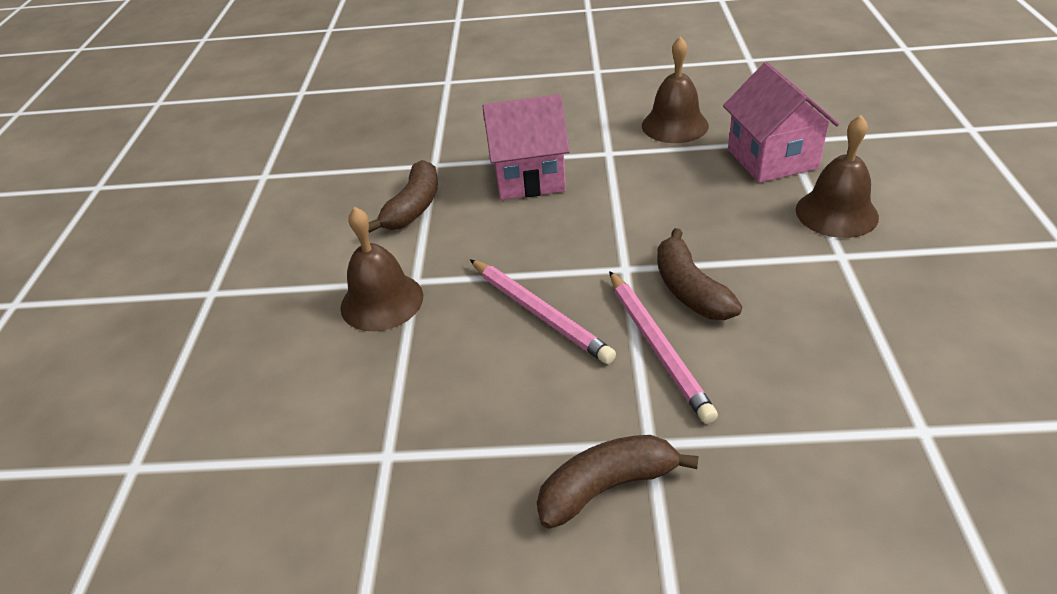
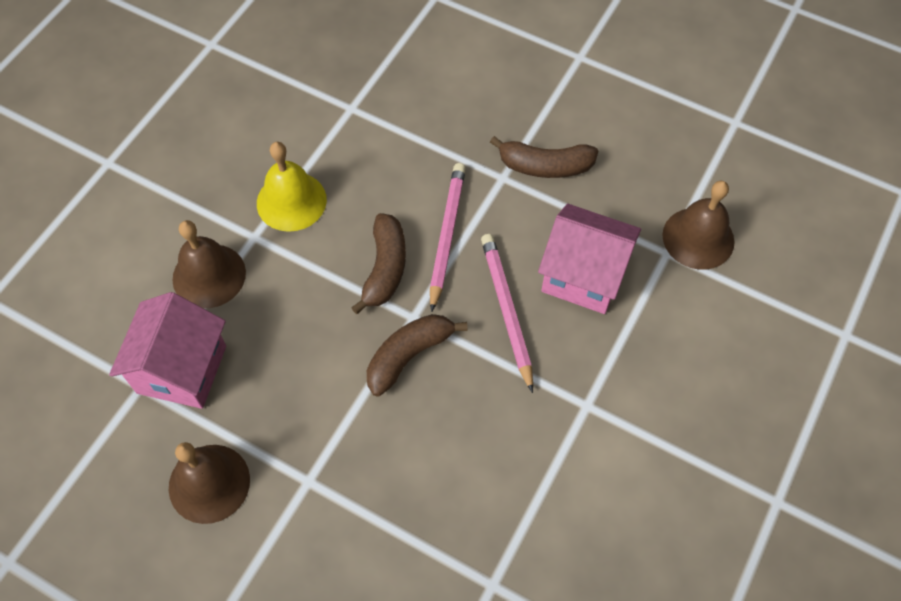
camera: 155 degrees left, 20 degrees up
(382, 301) = (624, 396): brown bell -> brown bell (698, 238)
(413, 207) = (547, 514): brown banana -> brown banana (409, 355)
(529, 177) = (411, 490): pink house -> pink house (583, 276)
(849, 298) = (291, 201): none -> yellow bell

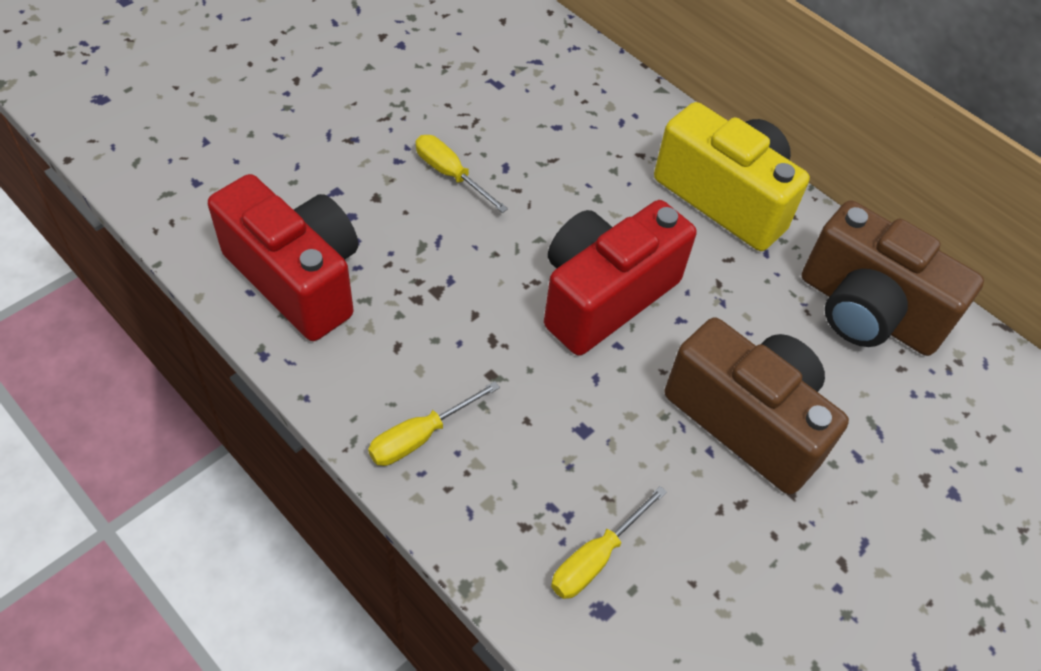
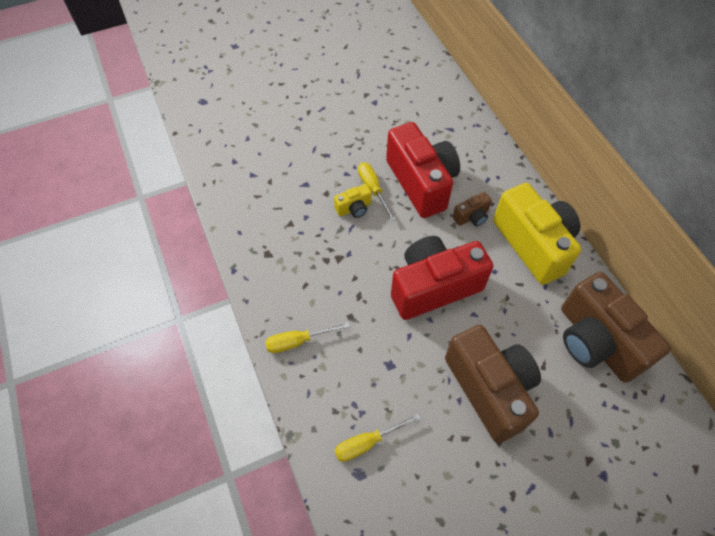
camera: 25 degrees right, 5 degrees up
(297, 278) = (266, 231): red camera -> red camera (421, 183)
(431, 210) = (354, 208): none -> yellow camera
(619, 180) = (471, 217): none -> brown camera

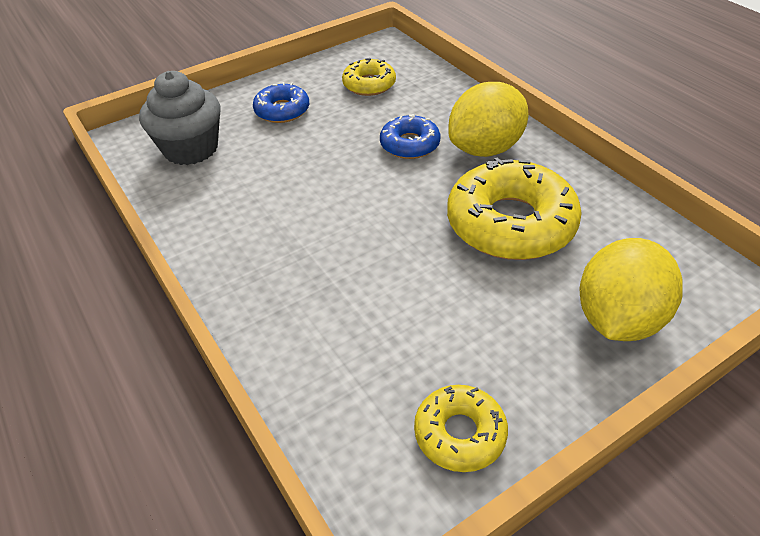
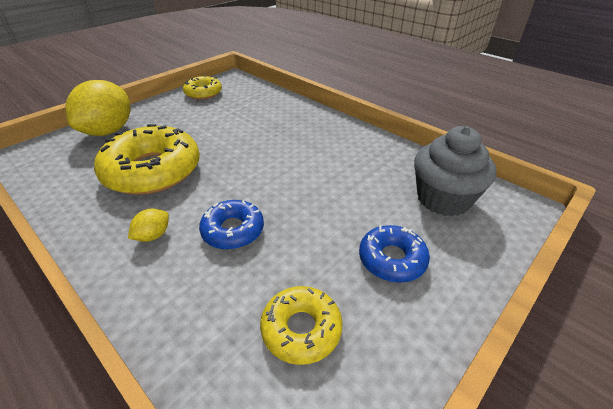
camera: 165 degrees right, 5 degrees down
(485, 148) = (153, 235): yellow lemon -> yellow lemon, size x0.43

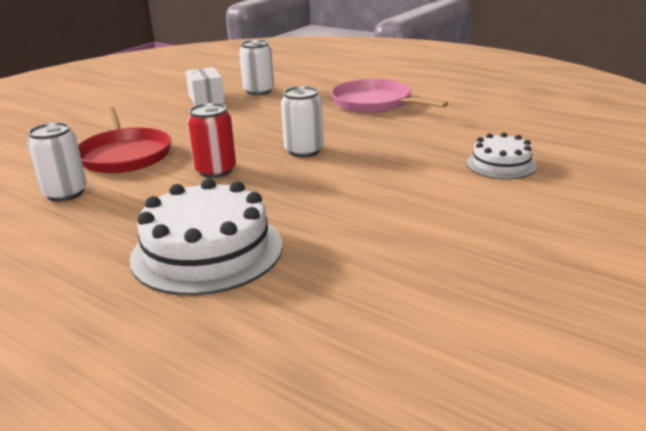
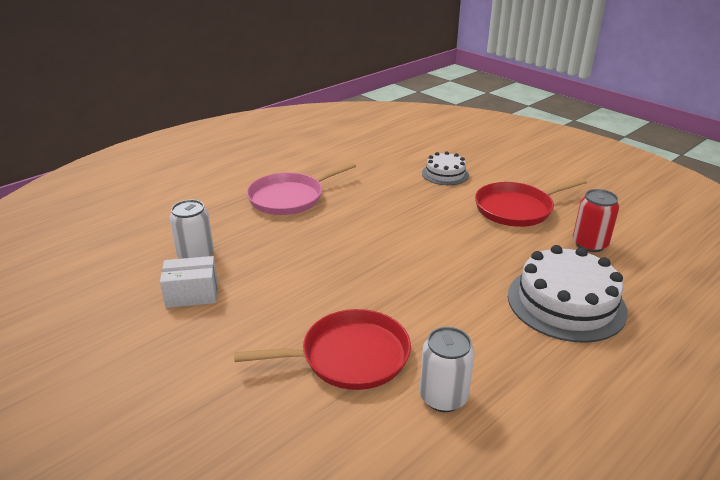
camera: 80 degrees left, 5 degrees up
(215, 171) = (415, 294): red can -> red can (589, 244)
(304, 151) = (388, 244): white can -> none
(434, 215) = (517, 209): none -> red pan

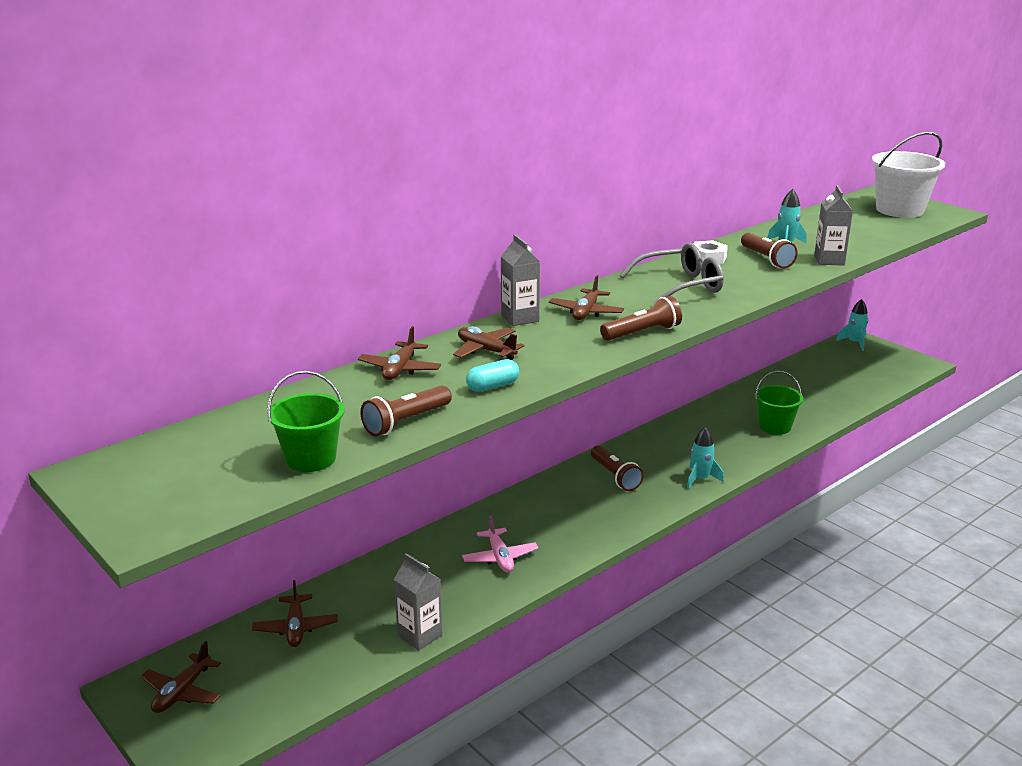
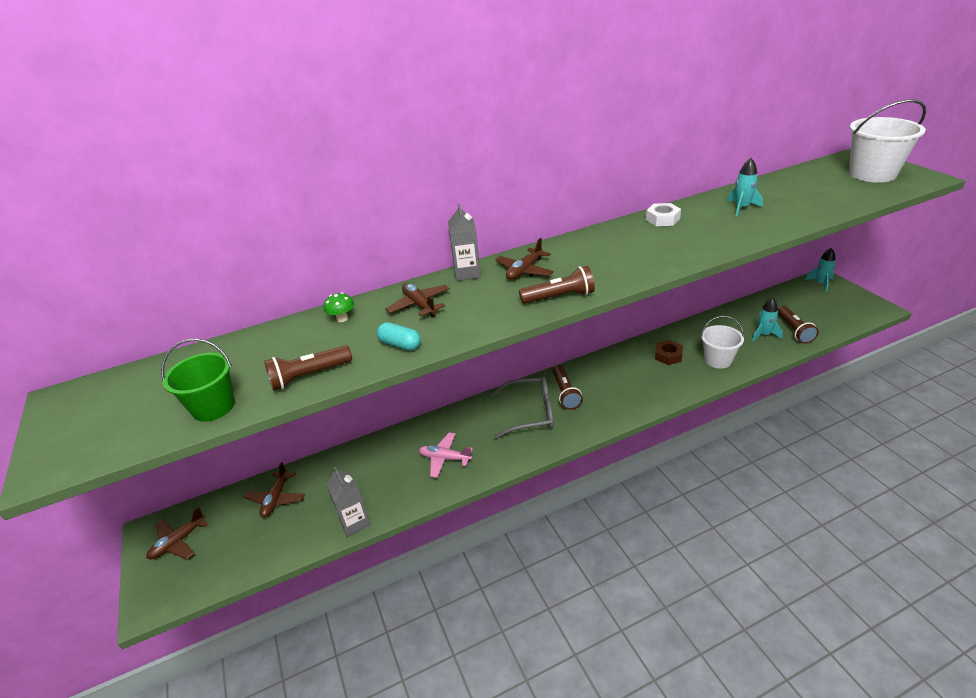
camera: 20 degrees right, 10 degrees up
(400, 369) = (342, 318): brown plane -> green mushroom
(492, 386) = (400, 345): turquoise capsule -> turquoise capsule turned 45 degrees clockwise
(500, 557) = (445, 458): pink plane -> pink plane turned 105 degrees clockwise
(680, 286) = (621, 248): grey glasses -> grey glasses (530, 413)
(700, 479) = (633, 405): turquoise rocket -> turquoise rocket (764, 335)
(717, 427) = (668, 356): none -> brown nut
(766, 259) = (715, 223): brown flashlight -> brown flashlight (794, 330)
(774, 426) = (718, 360): green bucket -> white bucket
(829, 260) = (775, 227): grey carton -> none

··········

Task objective
The lines holding the word "bell" are the answer. Pull them out of the records and copy them.

Output
(382, 301) = (624, 396): brown bell -> brown bell (698, 238)
(849, 298) = (291, 201): none -> yellow bell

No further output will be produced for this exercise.